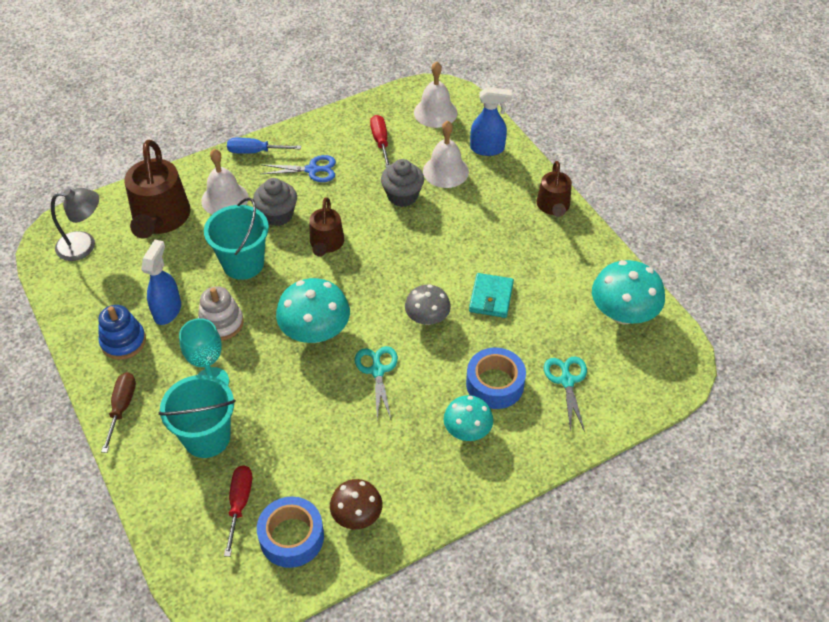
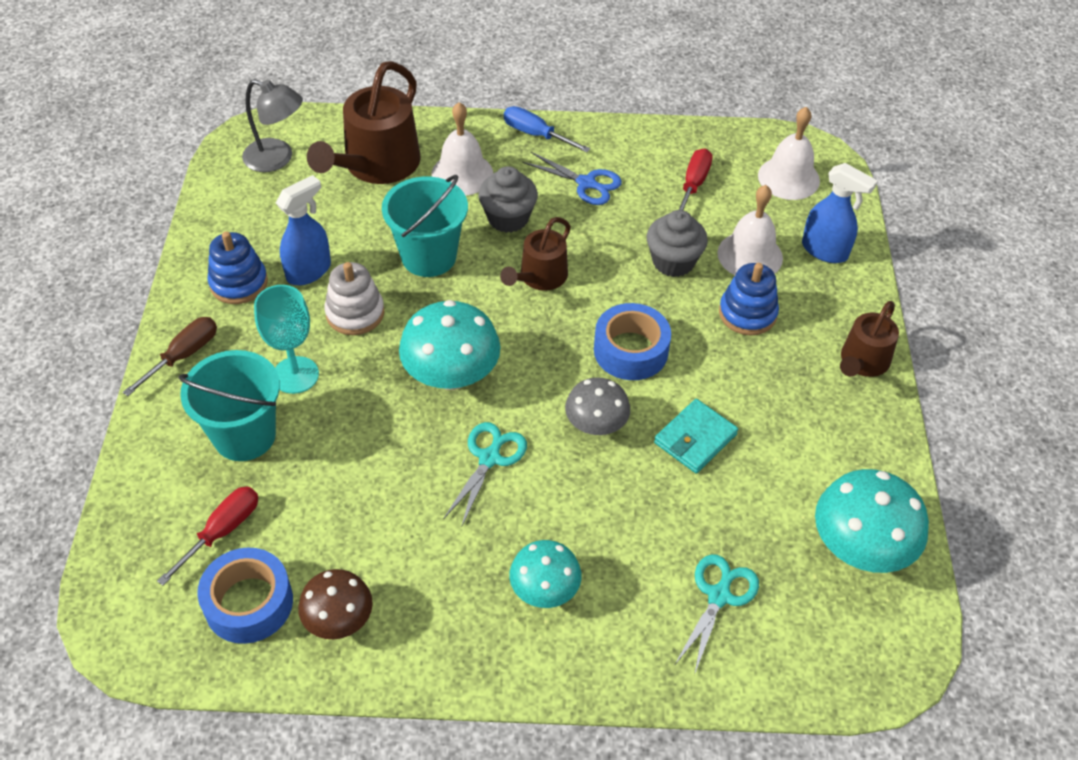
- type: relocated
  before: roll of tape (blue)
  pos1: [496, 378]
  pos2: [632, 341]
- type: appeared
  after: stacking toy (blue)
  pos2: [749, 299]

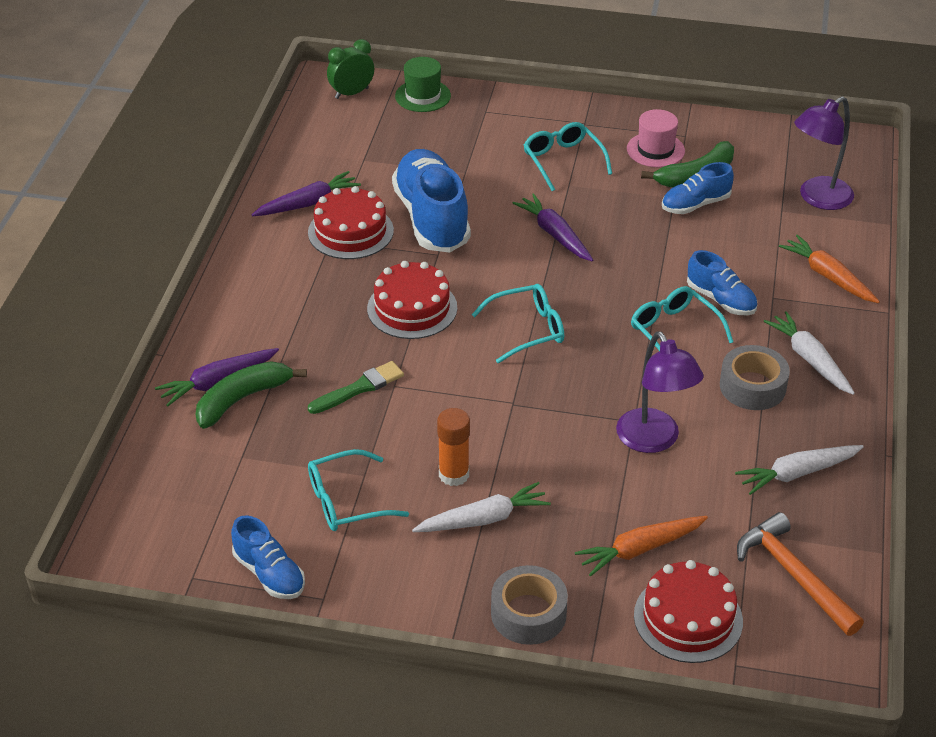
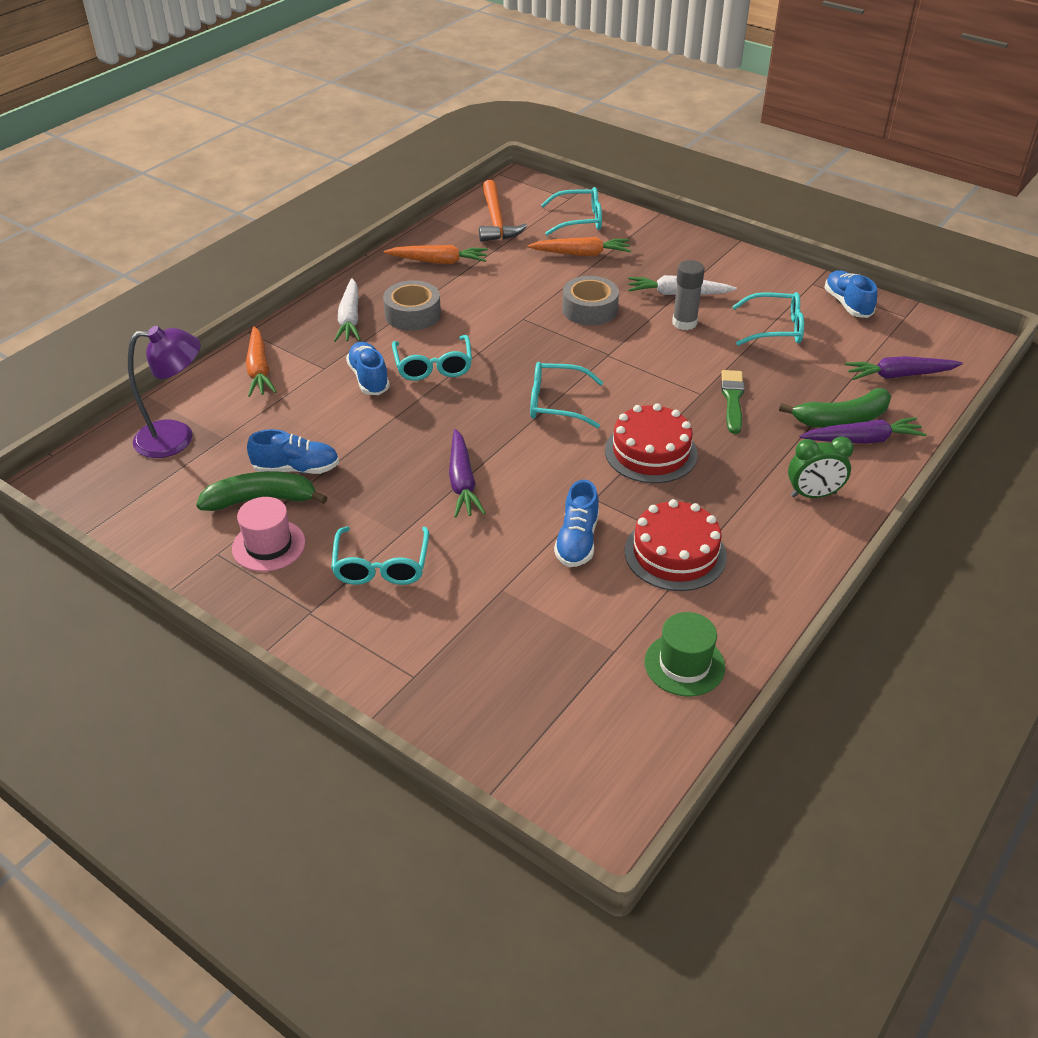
- type: relocated
  before: root vegetable (violet)
  pos1: [306, 193]
  pos2: [904, 368]
- type: spun
  before: paint brush (leaf-green)
  pos1: [356, 387]
  pos2: [732, 402]
  turn: 105
- type: relocated
  before: alarm clock (leaf-green)
  pos1: [350, 69]
  pos2: [821, 467]
- type: size
  before: lace-up shoe (blue)
  pos1: [431, 200]
  pos2: [576, 523]
  scale: 0.54
- type: relocated
  before: hat (leaf-green)
  pos1: [423, 84]
  pos2: [684, 654]
- type: colour
  before: stick of glue (bright orange)
  after: stick of glue (gray)
  pos1: [453, 447]
  pos2: [688, 295]
- type: relocated
  before: roll of tape (gray)
  pos1: [529, 605]
  pos2: [590, 301]
- type: missing
  before: lamp (violet)
  pos1: [660, 392]
- type: exchanged
  before: layer cake (scarlet)
  after: spectacles (aqua)
  pos1: [688, 611]
  pos2: [571, 211]
- type: colour
  before: root vegetable (white)
  after: root vegetable (bright orange)
  pos1: [799, 470]
  pos2: [436, 254]

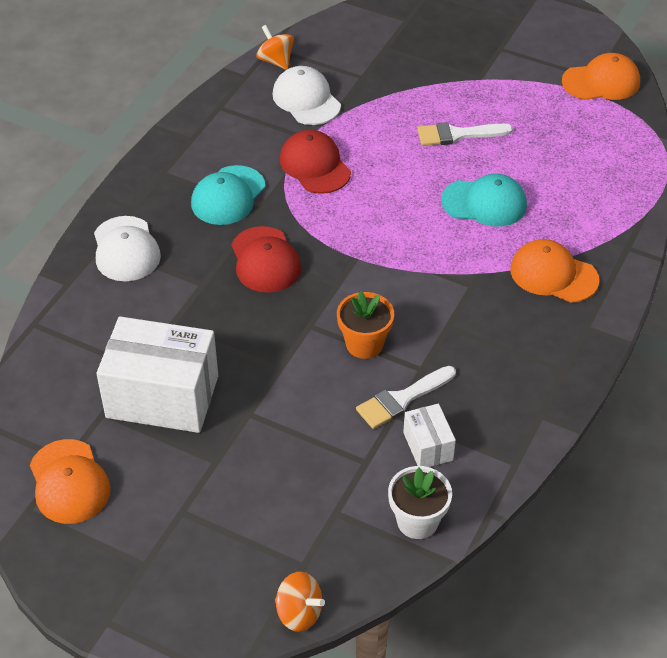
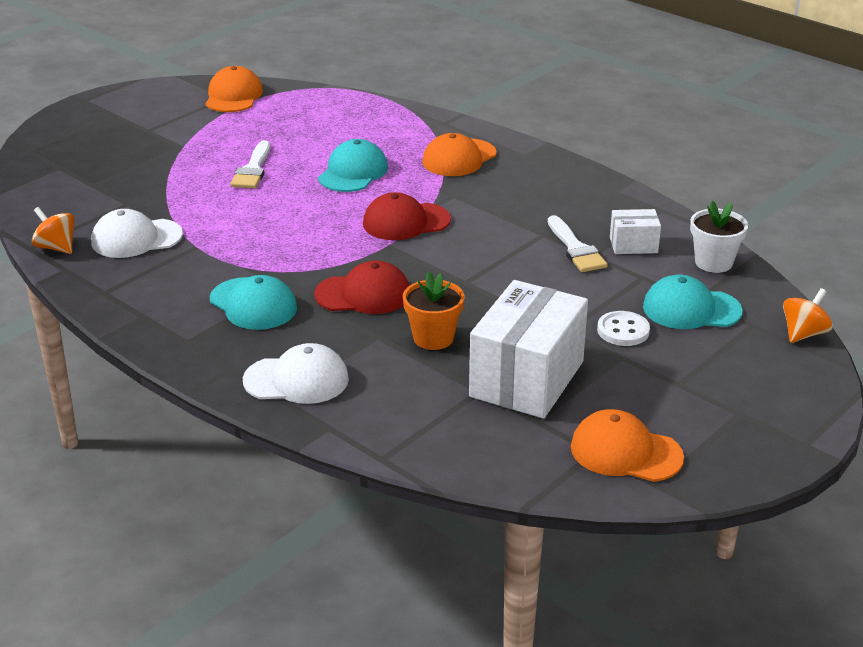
- type: spun
  before: baseball cap (bright orange)
  pos1: [70, 481]
  pos2: [627, 445]
  turn: -150
- type: spun
  before: toy top (bright orange)
  pos1: [275, 47]
  pos2: [53, 230]
  turn: 60
- type: relocated
  before: baseball cap (scarlet)
  pos1: [315, 162]
  pos2: [407, 216]
- type: relocated
  before: potted plant (bright orange)
  pos1: [365, 325]
  pos2: [433, 311]
- type: appeared
  after: shirt button (white)
  pos2: [623, 328]
- type: appeared
  after: baseball cap (aqua)
  pos2: [693, 302]

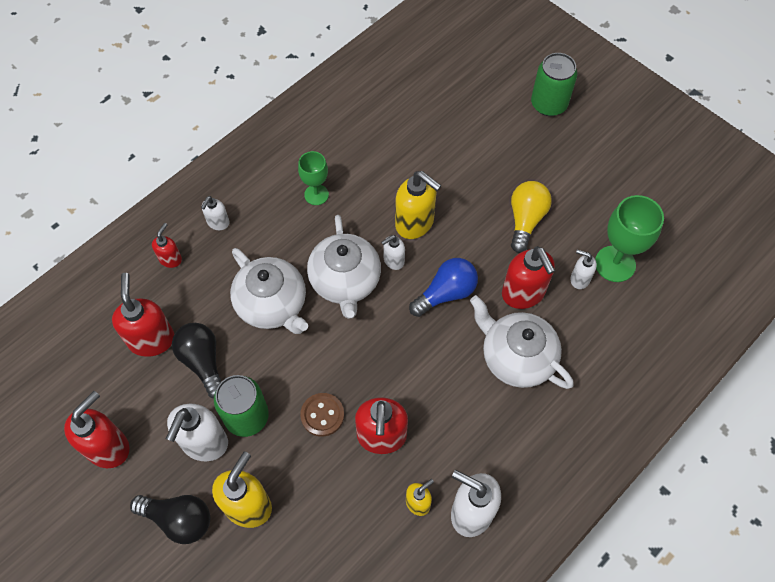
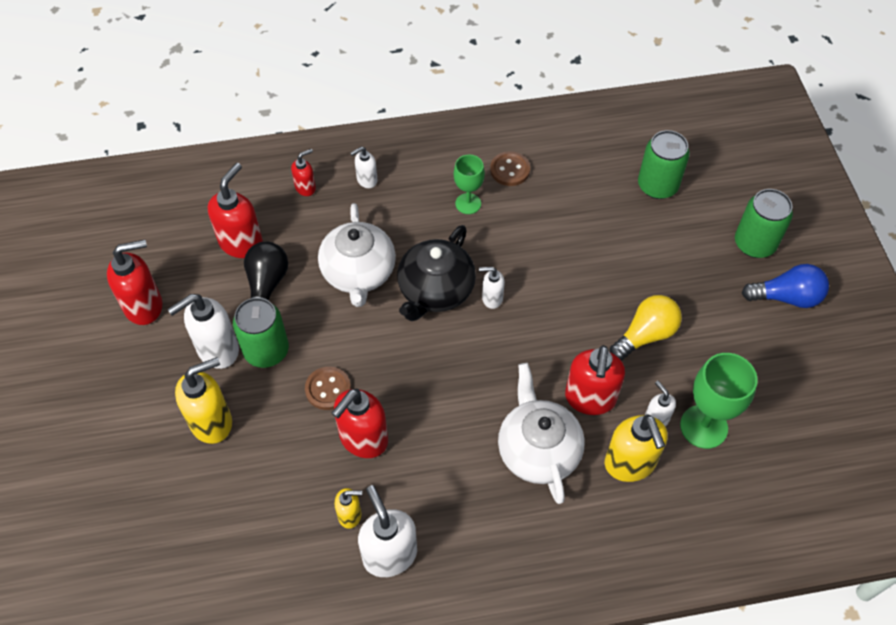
- type: missing
  before: lightbulb (ebony)
  pos1: [170, 519]
- type: colour
  before: teapot (white)
  after: teapot (ebony)
  pos1: [344, 267]
  pos2: [436, 273]
- type: relocated
  before: pump bottle (golden)
  pos1: [418, 205]
  pos2: [636, 448]
- type: relocated
  before: lightbulb (blue)
  pos1: [443, 287]
  pos2: [785, 286]
- type: appeared
  after: shirt button (dark brown)
  pos2: [510, 169]
- type: appeared
  after: tin (leaf-green)
  pos2: [664, 164]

### What to produce
From the entries above, pull out each line that includes "bright".

### Exercise output
  before: stick of glue (bright orange)
  after: root vegetable (bright orange)
  before: baseball cap (bright orange)
  before: toy top (bright orange)
  before: potted plant (bright orange)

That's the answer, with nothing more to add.